** AVAILABLE RECORDS follows **

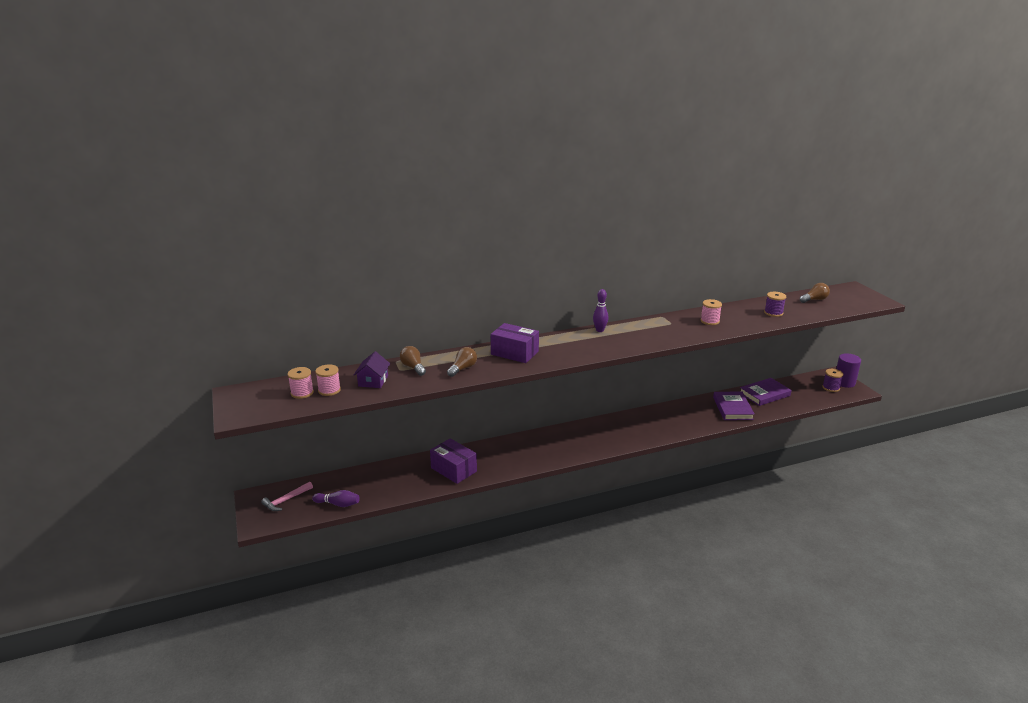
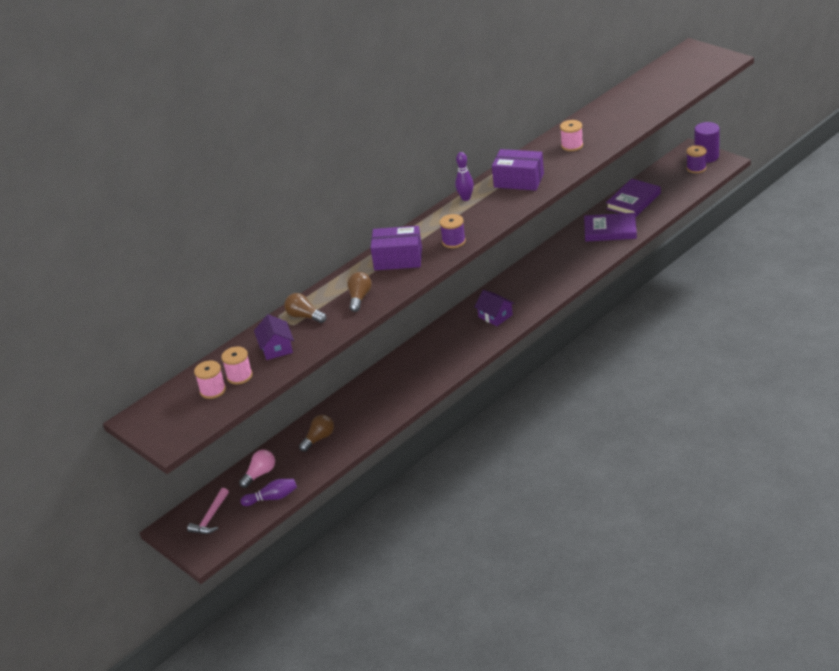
camera: 20 degrees left, 10 degrees up
(345, 483) = (260, 474): none -> pink light bulb
(454, 469) = (365, 413): purple box -> purple box (519, 180)
(601, 437) = (495, 316): none -> purple house
(732, 408) = (610, 230): purple book -> purple book turned 60 degrees counterclockwise
(773, 313) = (630, 112): purple spool -> purple spool (453, 241)
(814, 300) = (661, 79): brown light bulb -> brown light bulb (319, 439)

** End of AVAILABLE RECORDS **

| WHAT TO PRODUCE |
Please make an exact copy of the lines from the one holding "(732, 408) = (610, 230): purple" through the final line of the records above, nothing more.

| ANSWER SECTION |
(732, 408) = (610, 230): purple book -> purple book turned 60 degrees counterclockwise
(773, 313) = (630, 112): purple spool -> purple spool (453, 241)
(814, 300) = (661, 79): brown light bulb -> brown light bulb (319, 439)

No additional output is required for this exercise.